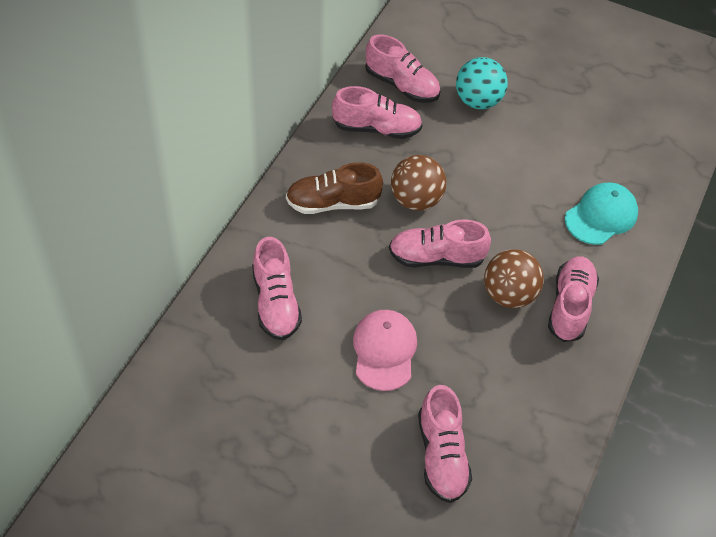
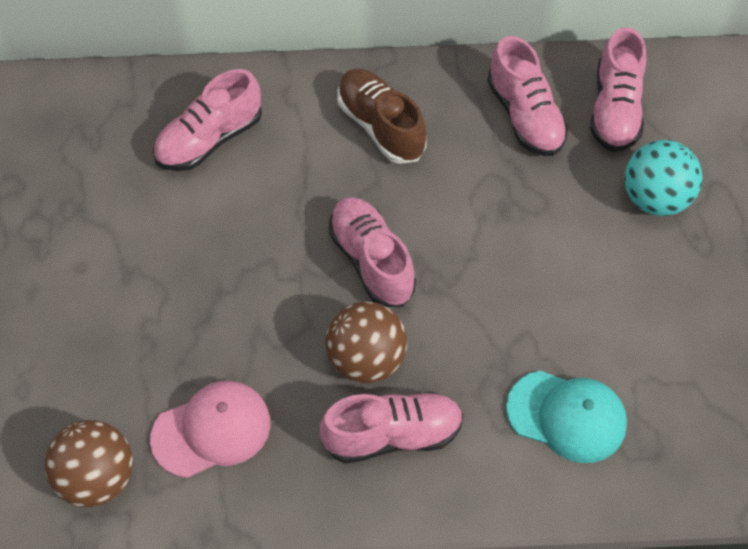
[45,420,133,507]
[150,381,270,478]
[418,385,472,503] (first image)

────────────────────

> [TASK PROMPT]: The copy must match the listing above exactly, except that it holds no pictures.

> [EXERCISE OUTPUT]:
[45,420,133,507]
[150,381,270,478]
[418,385,472,503] (first image)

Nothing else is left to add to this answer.